-------- Given entries --------

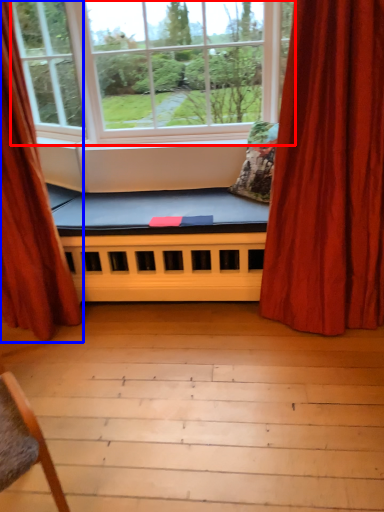
Question: Which point is closer to the camera, window (highlighted by a red box) or curtain (highlighted by a blue box)?

Choices:
 (A) window
 (B) curtain

Answer: (B)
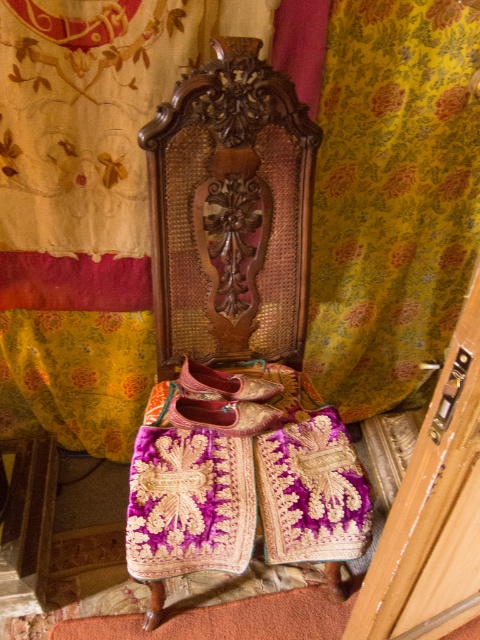
From the picture: Is yellow floral fabric at upper center thinner than purple velvet shoe at center?

Incorrect, yellow floral fabric at upper center's width is not less than purple velvet shoe at center's.

The height and width of the screenshot is (640, 480). I want to click on yellow floral fabric at upper center, so click(x=146, y=195).

Where is `yellow floral fabric at upper center`? Image resolution: width=480 pixels, height=640 pixels. yellow floral fabric at upper center is located at coordinates (146, 195).

Is purple velvet shoe at center to the right of leather/embossed shoe at center from the viewer's perspective?

Incorrect, purple velvet shoe at center is not on the right side of leather/embossed shoe at center.

Which is in front, point (172, 419) or point (200, 365)?

Point (172, 419)

Identify the location of purple velvet shoe at center. The height and width of the screenshot is (640, 480). click(222, 413).

Which is below, yellow floral fabric at upper center or dark wood carved headboard at center?

yellow floral fabric at upper center is lower down.

The image size is (480, 640). What do you see at coordinates (146, 195) in the screenshot? I see `yellow floral fabric at upper center` at bounding box center [146, 195].

Locate an element on the screen. yellow floral fabric at upper center is located at coordinates (146, 195).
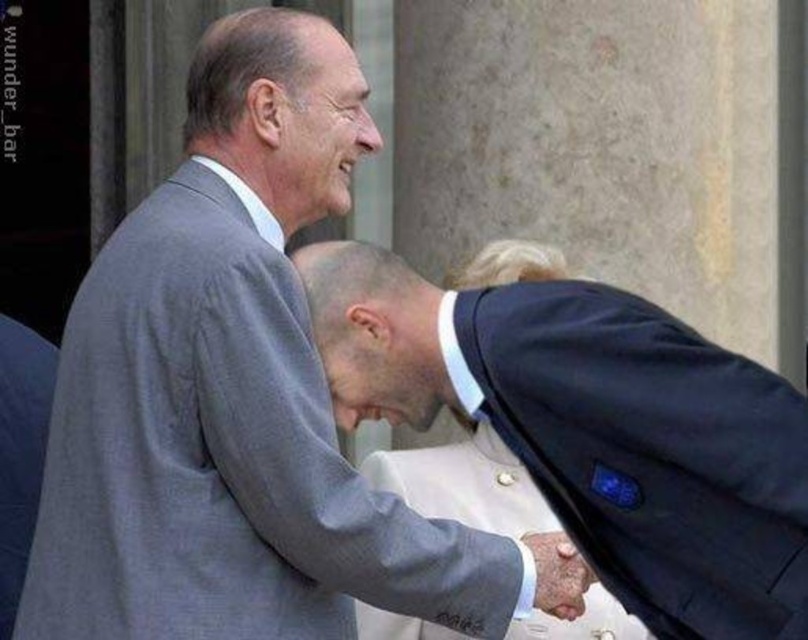
You are a photographer at a business event. You need to capture a photo of the dark blue suit at center and the smooth leather hand at center. The camera can only focus on objects within a 30 cm diameter. Given their sizes, will both fit within this focus range?

The dark blue suit at center has a smaller size compared to smooth leather hand at center. Since the camera requires both to be within 30 cm diameter, the larger object may exceed the focus range. Therefore, it might not fit.

You are a photographer trying to capture the handshake between the two men. You want to ensure that the point at coordinates point (234, 394) is visible in the frame. Based on the scene, where is this point located?

The point (234, 394) is located on the gray suit at center, so to ensure it is visible, the photographer should frame the image to include the central area where the gray suit is positioned.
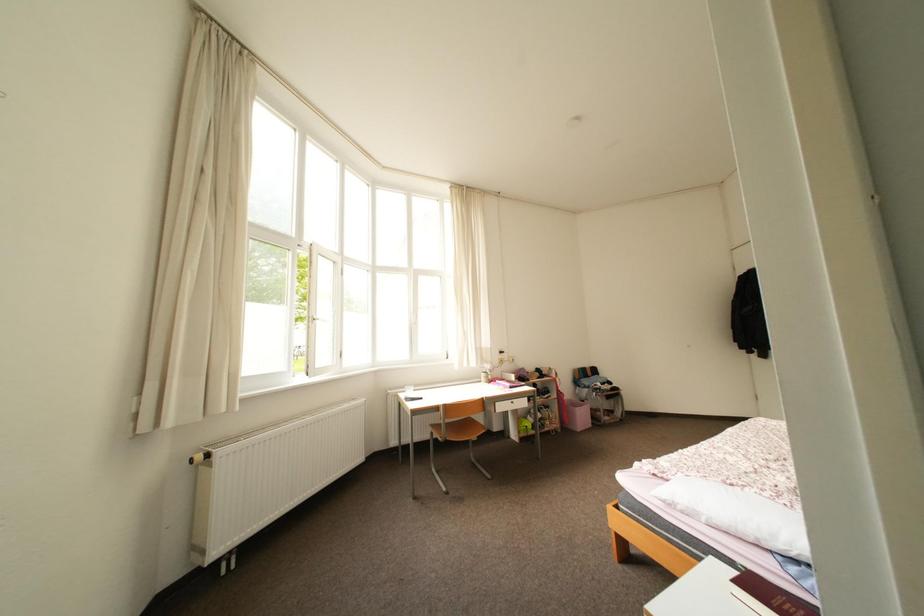
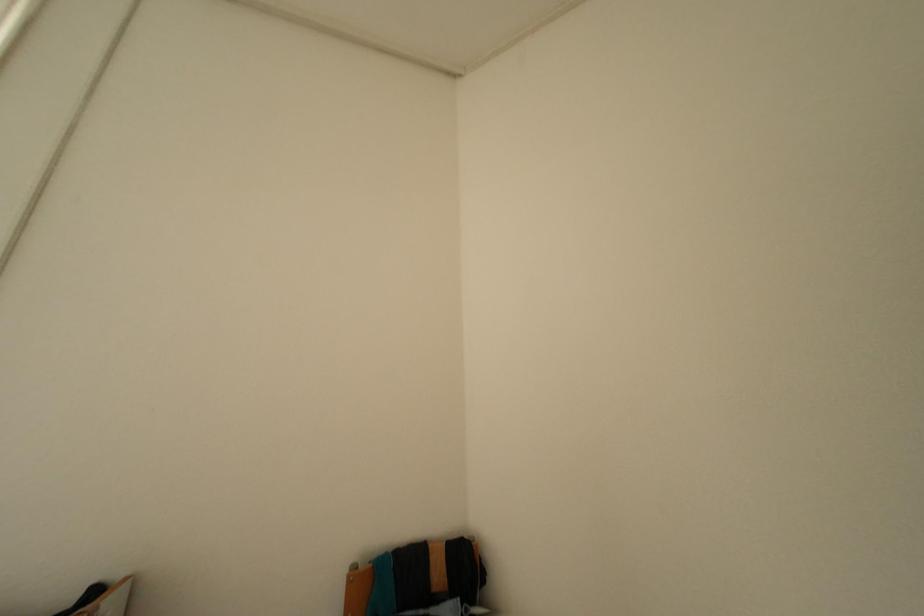
Which direction would the cameraman need to move to produce the second image?

The cameraman moved toward right, forward.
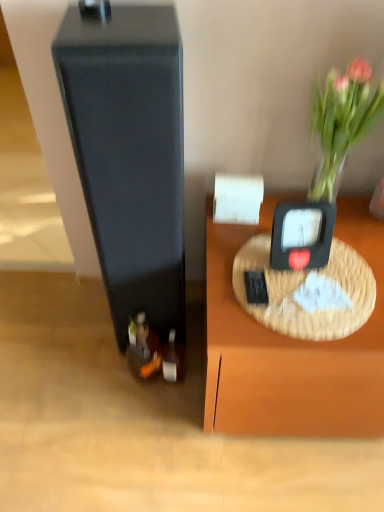
Question: From a real-world perspective, is translucent glass vase at upper right below shiny dark glass wine bottle at lower left, which is the 2th wine bottle from right to left?

Choices:
 (A) yes
 (B) no

Answer: (B)

Question: Considering the relative sizes of translucent glass vase at upper right and shiny dark glass wine bottle at lower left, the 1th wine bottle viewed from the left, in the image provided, is translucent glass vase at upper right shorter than shiny dark glass wine bottle at lower left, the 1th wine bottle viewed from the left,?

Choices:
 (A) yes
 (B) no

Answer: (B)

Question: From the image's perspective, is translucent glass vase at upper right under shiny dark glass wine bottle at lower left, which is the 2th wine bottle from right to left?

Choices:
 (A) no
 (B) yes

Answer: (A)

Question: Is translucent glass vase at upper right looking in the opposite direction of shiny dark glass wine bottle at lower left, which is the 2th wine bottle from right to left?

Choices:
 (A) no
 (B) yes

Answer: (A)

Question: Is shiny dark glass wine bottle at lower left, which is the 2th wine bottle from right to left, completely or partially inside translucent glass vase at upper right?

Choices:
 (A) yes
 (B) no

Answer: (B)

Question: From their relative heights in the image, would you say black plastic weight scale at upper right is taller or shorter than matte black speaker at left?

Choices:
 (A) tall
 (B) short

Answer: (B)

Question: From the image's perspective, relative to matte black speaker at left, is black plastic weight scale at upper right above or below?

Choices:
 (A) above
 (B) below

Answer: (B)

Question: From a real-world perspective, is black plastic weight scale at upper right positioned above or below matte black speaker at left?

Choices:
 (A) below
 (B) above

Answer: (B)

Question: Is point (311, 250) closer or farther from the camera than point (127, 227)?

Choices:
 (A) farther
 (B) closer

Answer: (A)

Question: From a real-world perspective, is shiny dark glass wine bottle at lower left, the 1th wine bottle viewed from the left, physically located above or below matte black speaker at left?

Choices:
 (A) above
 (B) below

Answer: (B)

Question: From their relative heights in the image, would you say shiny dark glass wine bottle at lower left, the 1th wine bottle viewed from the left, is taller or shorter than matte black speaker at left?

Choices:
 (A) tall
 (B) short

Answer: (B)

Question: From the image's perspective, is shiny dark glass wine bottle at lower left, the 1th wine bottle viewed from the left, positioned above or below matte black speaker at left?

Choices:
 (A) below
 (B) above

Answer: (A)

Question: In terms of width, does shiny dark glass wine bottle at lower left, the 1th wine bottle viewed from the left, look wider or thinner when compared to matte black speaker at left?

Choices:
 (A) wide
 (B) thin

Answer: (B)

Question: Visually, is shiny silver wine bottle at lower center, which is the second wine bottle in left-to-right order, positioned to the left or to the right of matte black speaker at left?

Choices:
 (A) left
 (B) right

Answer: (B)

Question: Would you say shiny silver wine bottle at lower center, which is the second wine bottle in left-to-right order, is inside or outside matte black speaker at left?

Choices:
 (A) outside
 (B) inside

Answer: (A)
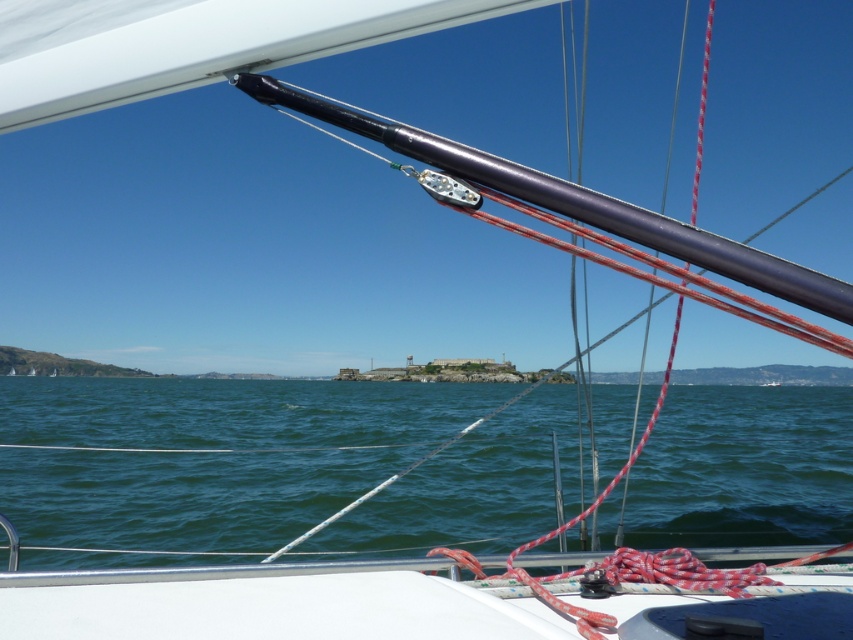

--------

Please convert all the entries above into a Markdown table with the columns "Row" and "Entry Line," putting each line in its own numbered row. Skip blank lines, and leave the pictures out of the answer.

| Row | Entry Line |
|---|---|
| 1 | Question: Which point is closer to the camera, window (highlighted by a red box) or curtain (highlighted by a blue box)? |
| 2 | Choices: |
| 3 |  (A) window |
| 4 |  (B) curtain |
| 5 | Answer: (B) |
| 6 | From the picture: Is yellow floral fabric at upper center thinner than purple velvet shoe at center? |
| 7 | Incorrect, yellow floral fabric at upper center's width is not less than purple velvet shoe at center's. |
| 8 | The height and width of the screenshot is (640, 480). I want to click on yellow floral fabric at upper center, so click(x=146, y=195). |
| 9 | Where is `yellow floral fabric at upper center`? Image resolution: width=480 pixels, height=640 pixels. yellow floral fabric at upper center is located at coordinates (146, 195). |
| 10 | Is purple velvet shoe at center to the right of leather/embossed shoe at center from the viewer's perspective? |
| 11 | Incorrect, purple velvet shoe at center is not on the right side of leather/embossed shoe at center. |
| 12 | Which is in front, point (172, 419) or point (200, 365)? |
| 13 | Point (172, 419) |
| 14 | Identify the location of purple velvet shoe at center. The height and width of the screenshot is (640, 480). click(222, 413). |
| 15 | Which is below, yellow floral fabric at upper center or dark wood carved headboard at center? |
| 16 | yellow floral fabric at upper center is lower down. |
| 17 | The image size is (480, 640). What do you see at coordinates (146, 195) in the screenshot? I see `yellow floral fabric at upper center` at bounding box center [146, 195]. |
| 18 | Locate an element on the screen. yellow floral fabric at upper center is located at coordinates (146, 195). |
| 19 | You are a photographer at a business event. You need to capture a photo of the dark blue suit at center and the smooth leather hand at center. The camera can only focus on objects within a 30 cm diameter. Given their sizes, will both fit within this focus range? |
| 20 | The dark blue suit at center has a smaller size compared to smooth leather hand at center. Since the camera requires both to be within 30 cm diameter, the larger object may exceed the focus range. Therefore, it might not fit. |
| 21 | You are a photographer trying to capture the handshake between the two men. You want to ensure that the point at coordinates point (234, 394) is visible in the frame. Based on the scene, where is this point located? |
| 22 | The point (234, 394) is located on the gray suit at center, so to ensure it is visible, the photographer should frame the image to include the central area where the gray suit is positioned. |
| 23 | Which direction would the cameraman need to move to produce the second image? |
| 24 | The cameraman moved toward right, forward. |
| 25 | Question: From a real-world perspective, is translucent glass vase at upper right below shiny dark glass wine bottle at lower left, which is the 2th wine bottle from right to left? |
| 26 | Choices: |
| 27 |  (A) yes |
| 28 |  (B) no |
| 29 | Answer: (B) |
| 30 | Question: Considering the relative sizes of translucent glass vase at upper right and shiny dark glass wine bottle at lower left, the 1th wine bottle viewed from the left, in the image provided, is translucent glass vase at upper right shorter than shiny dark glass wine bottle at lower left, the 1th wine bottle viewed from the left,? |
| 31 | Choices: |
| 32 |  (A) yes |
| 33 |  (B) no |
| 34 | Answer: (B) |
| 35 | Question: From the image's perspective, is translucent glass vase at upper right under shiny dark glass wine bottle at lower left, which is the 2th wine bottle from right to left? |
| 36 | Choices: |
| 37 |  (A) no |
| 38 |  (B) yes |
| 39 | Answer: (A) |
| 40 | Question: Is translucent glass vase at upper right looking in the opposite direction of shiny dark glass wine bottle at lower left, which is the 2th wine bottle from right to left? |
| 41 | Choices: |
| 42 |  (A) no |
| 43 |  (B) yes |
| 44 | Answer: (A) |
| 45 | Question: Is shiny dark glass wine bottle at lower left, which is the 2th wine bottle from right to left, completely or partially inside translucent glass vase at upper right? |
| 46 | Choices: |
| 47 |  (A) yes |
| 48 |  (B) no |
| 49 | Answer: (B) |
| 50 | Question: From their relative heights in the image, would you say black plastic weight scale at upper right is taller or shorter than matte black speaker at left? |
| 51 | Choices: |
| 52 |  (A) tall |
| 53 |  (B) short |
| 54 | Answer: (B) |
| 55 | Question: From the image's perspective, relative to matte black speaker at left, is black plastic weight scale at upper right above or below? |
| 56 | Choices: |
| 57 |  (A) above |
| 58 |  (B) below |
| 59 | Answer: (B) |
| 60 | Question: From a real-world perspective, is black plastic weight scale at upper right positioned above or below matte black speaker at left? |
| 61 | Choices: |
| 62 |  (A) below |
| 63 |  (B) above |
| 64 | Answer: (B) |
| 65 | Question: Is point (311, 250) closer or farther from the camera than point (127, 227)? |
| 66 | Choices: |
| 67 |  (A) farther |
| 68 |  (B) closer |
| 69 | Answer: (A) |
| 70 | Question: From a real-world perspective, is shiny dark glass wine bottle at lower left, the 1th wine bottle viewed from the left, physically located above or below matte black speaker at left? |
| 71 | Choices: |
| 72 |  (A) above |
| 73 |  (B) below |
| 74 | Answer: (B) |
| 75 | Question: From their relative heights in the image, would you say shiny dark glass wine bottle at lower left, the 1th wine bottle viewed from the left, is taller or shorter than matte black speaker at left? |
| 76 | Choices: |
| 77 |  (A) tall |
| 78 |  (B) short |
| 79 | Answer: (B) |
| 80 | Question: From the image's perspective, is shiny dark glass wine bottle at lower left, the 1th wine bottle viewed from the left, positioned above or below matte black speaker at left? |
| 81 | Choices: |
| 82 |  (A) below |
| 83 |  (B) above |
| 84 | Answer: (A) |
| 85 | Question: In terms of width, does shiny dark glass wine bottle at lower left, the 1th wine bottle viewed from the left, look wider or thinner when compared to matte black speaker at left? |
| 86 | Choices: |
| 87 |  (A) wide |
| 88 |  (B) thin |
| 89 | Answer: (B) |
| 90 | Question: Visually, is shiny silver wine bottle at lower center, which is the second wine bottle in left-to-right order, positioned to the left or to the right of matte black speaker at left? |
| 91 | Choices: |
| 92 |  (A) left |
| 93 |  (B) right |
| 94 | Answer: (B) |
| 95 | Question: Would you say shiny silver wine bottle at lower center, which is the second wine bottle in left-to-right order, is inside or outside matte black speaker at left? |
| 96 | Choices: |
| 97 |  (A) outside |
| 98 |  (B) inside |
| 99 | Answer: (A) |